━━━ Input data ━━━

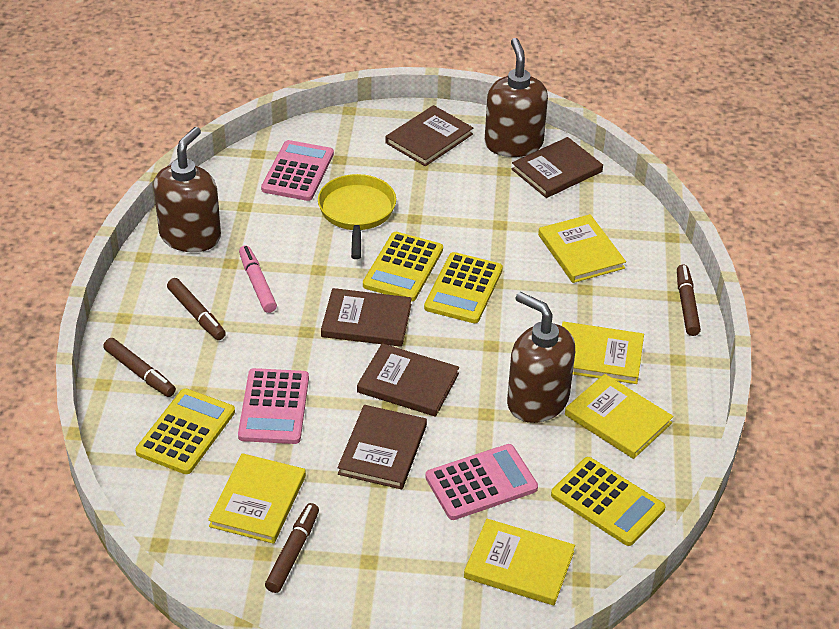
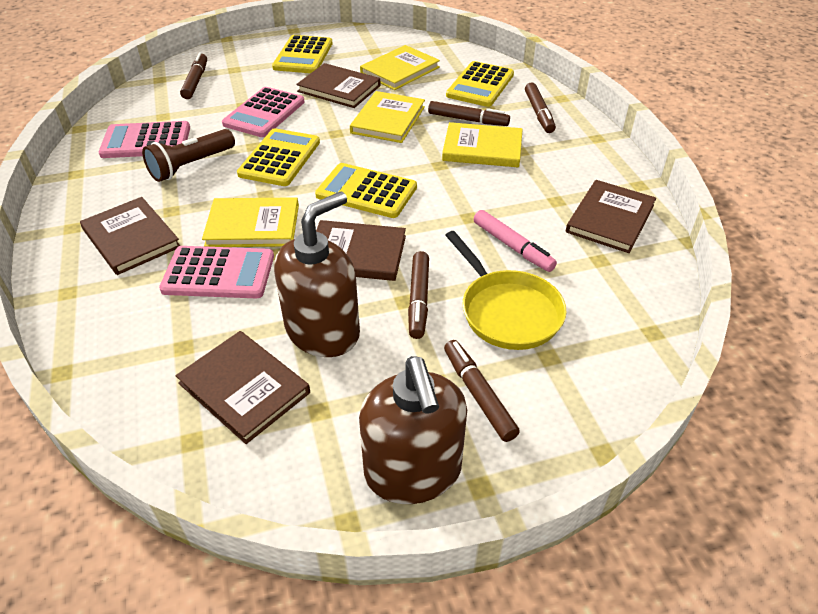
brown flashlight: 0 -> 1
brown marker: 4 -> 5
brown soap dispenser: 3 -> 2
yellow book: 5 -> 4

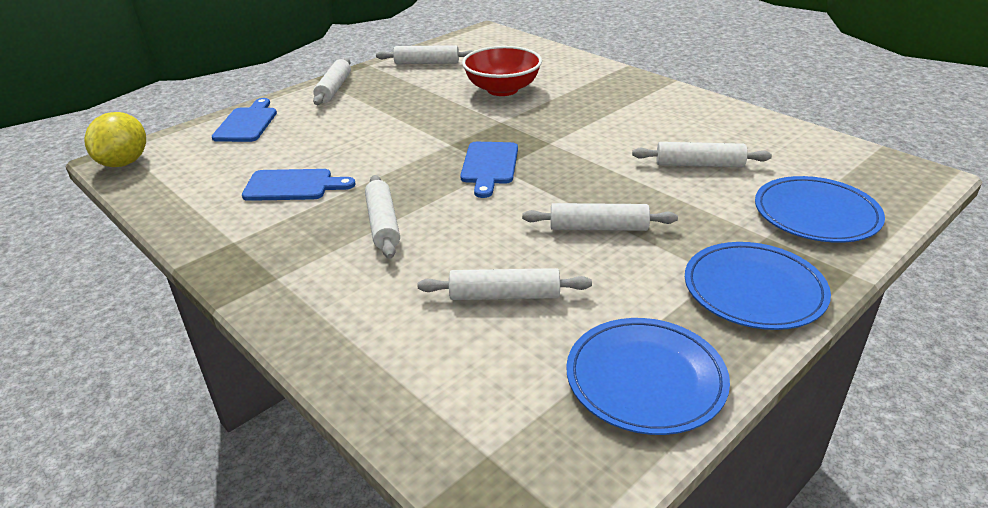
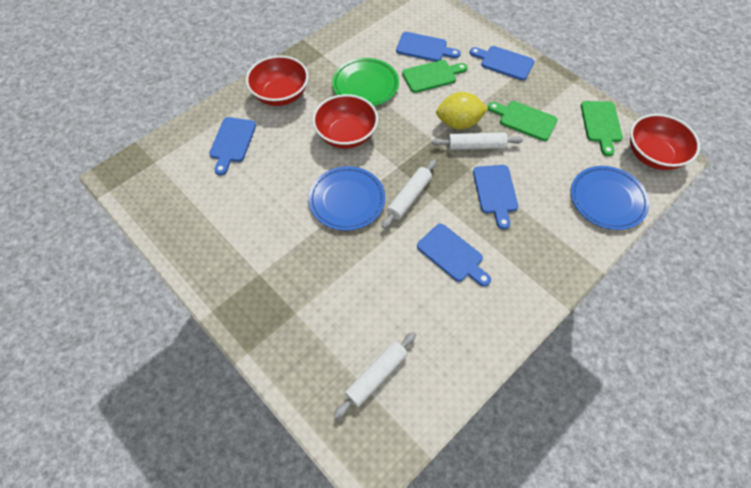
blue cutting board: 3 -> 5
blue plate: 3 -> 2
green cutting board: 0 -> 3
green plate: 0 -> 1
red bowl: 1 -> 3
white rolling pin: 6 -> 3

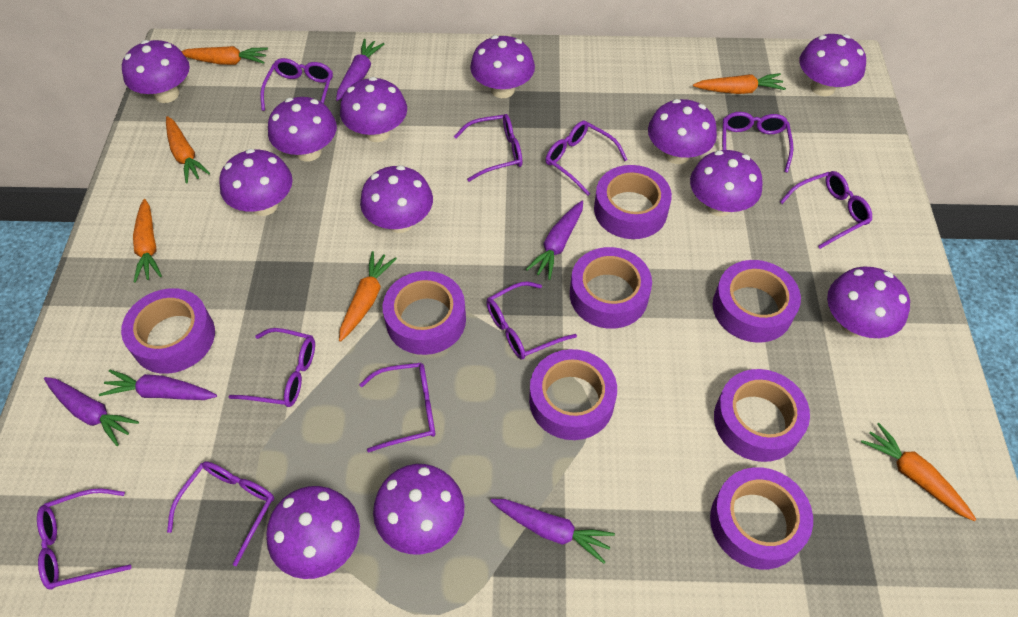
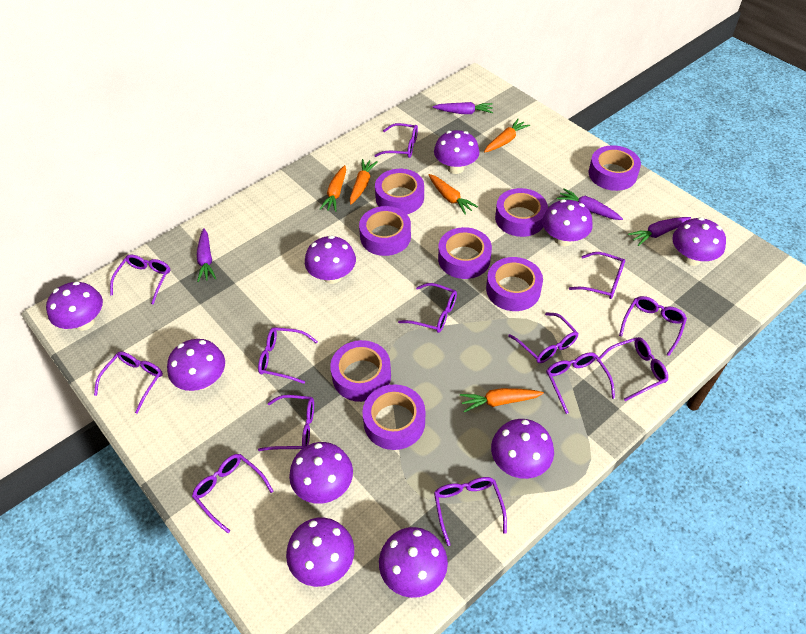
orange carrot: 6 -> 5
purple carrot: 5 -> 4
purple glasses: 10 -> 13
purple mushroom: 12 -> 10

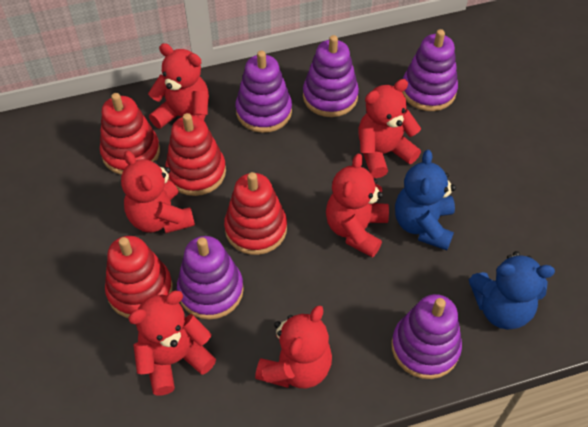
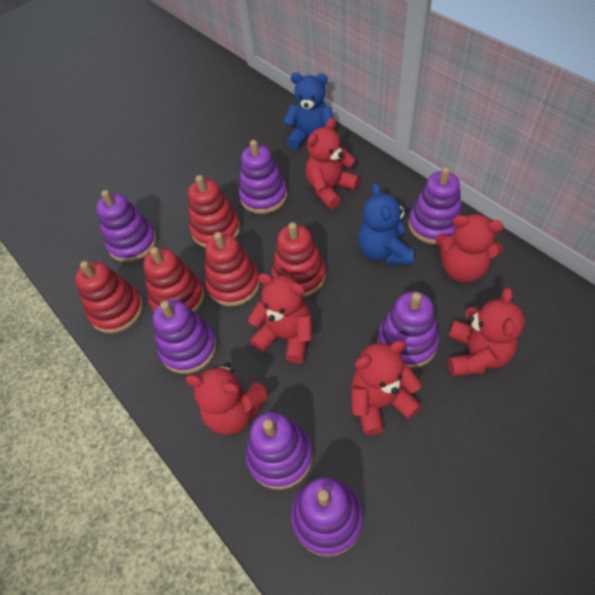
purple stacking toy: 5 -> 7
red stacking toy: 4 -> 5

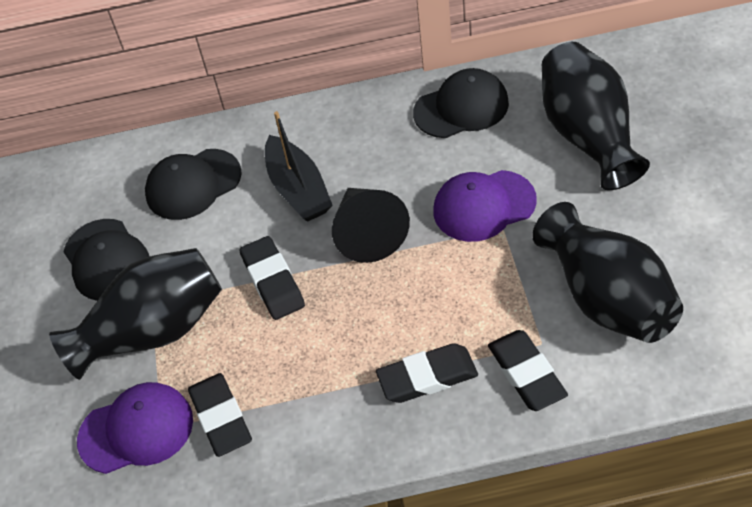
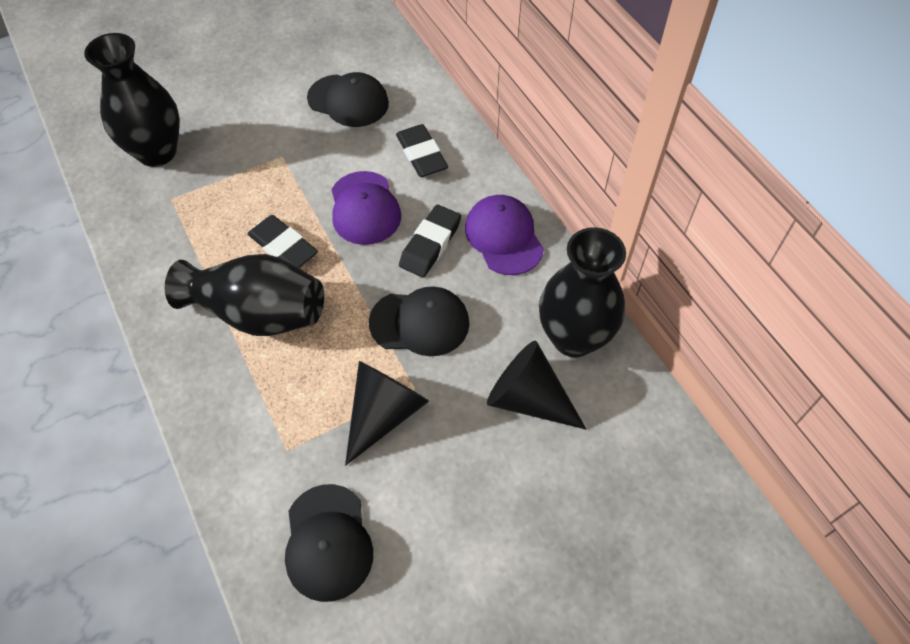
black boat: 1 -> 0
black cone: 1 -> 2
black eraser: 4 -> 3

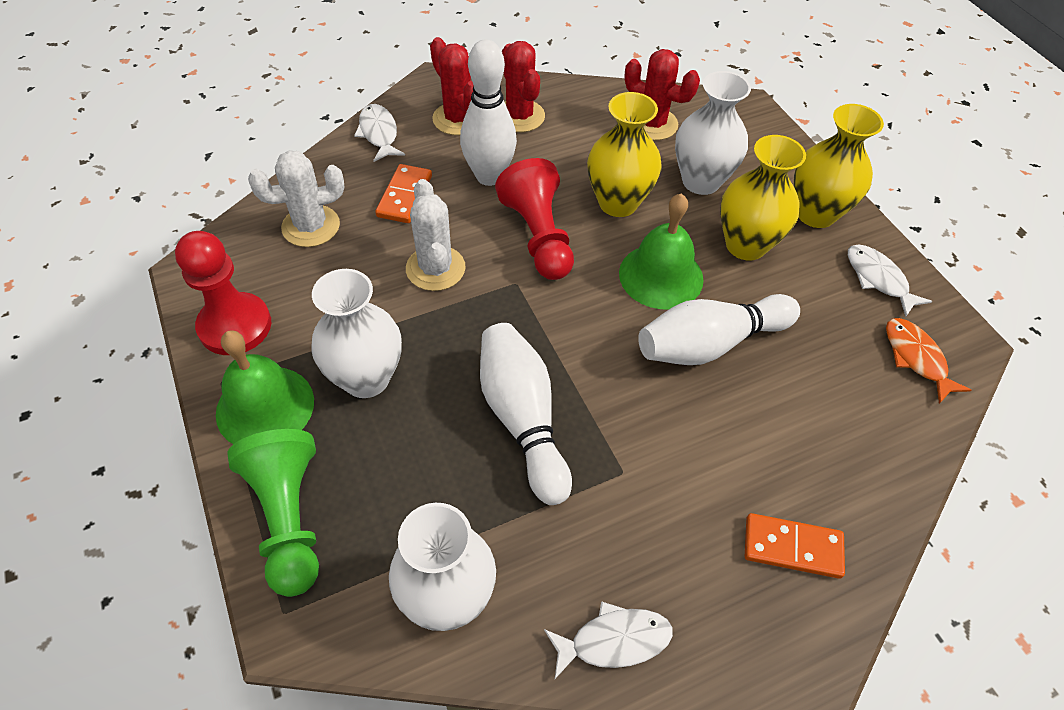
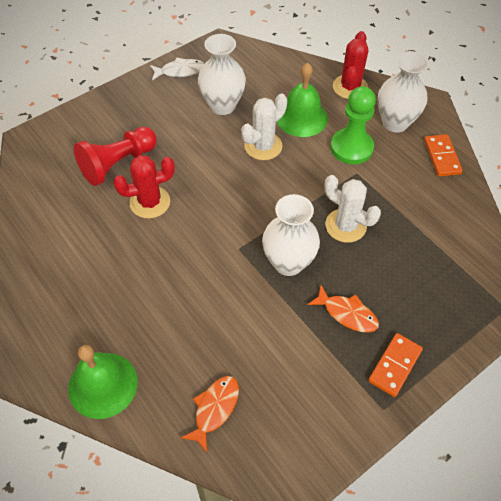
orange fish: 1 -> 2
red cactus: 3 -> 2
red pawn: 2 -> 1
white bowling pin: 3 -> 0
white fish: 3 -> 1
yellow vase: 3 -> 0

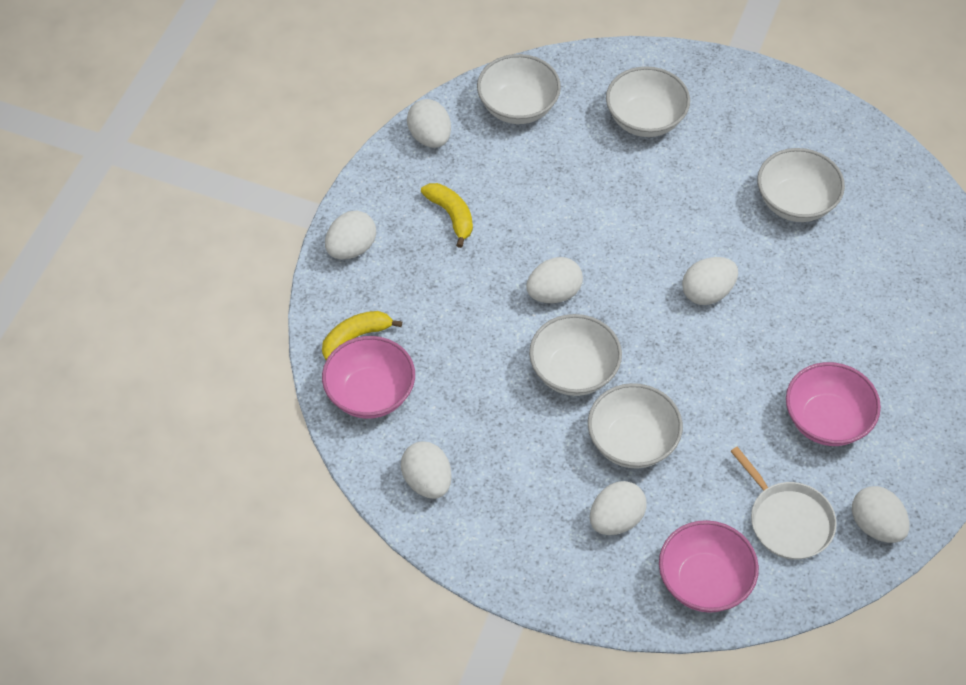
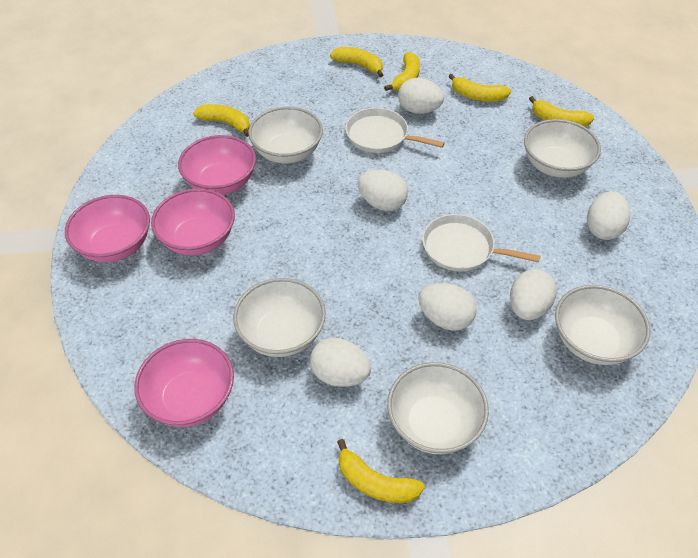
pink bowl: 3 -> 4
white egg: 7 -> 6
white pan: 1 -> 2
yellow banana: 2 -> 6

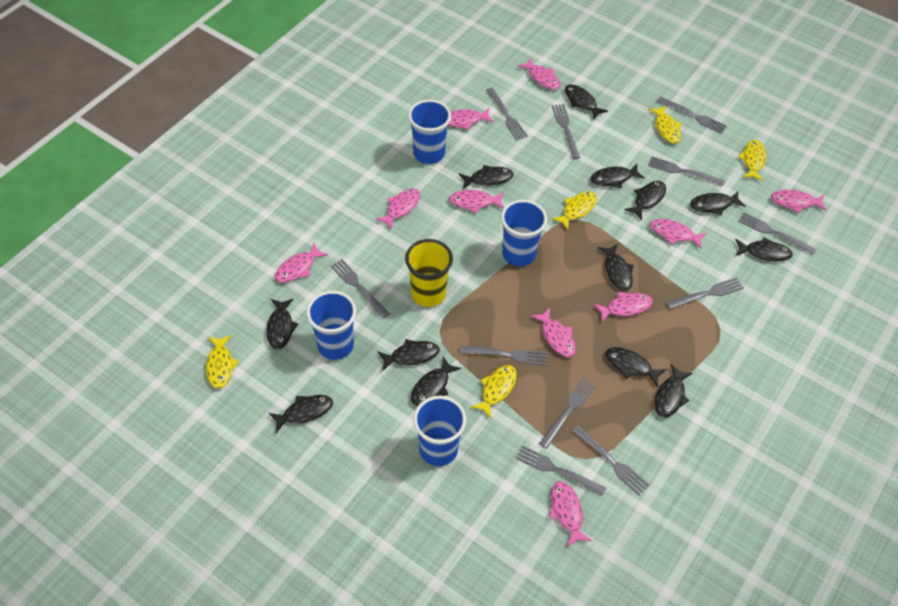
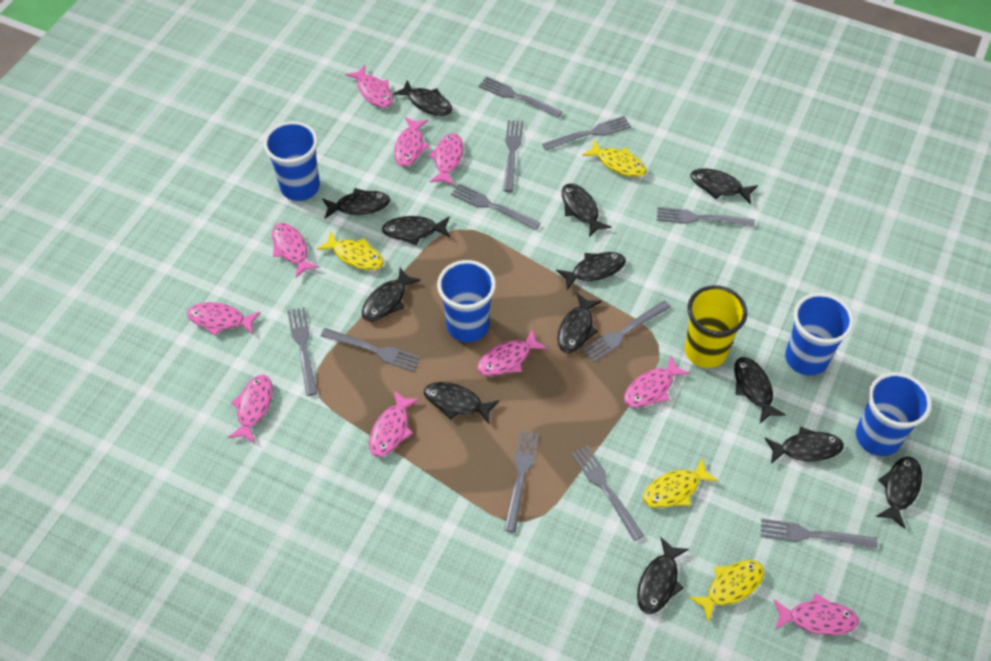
yellow fish: 5 -> 4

━━━

* About this exercise: If a line of the listing above holds the string "stacking", copy it.

* Response area:
purple stacking toy: 5 -> 7
red stacking toy: 4 -> 5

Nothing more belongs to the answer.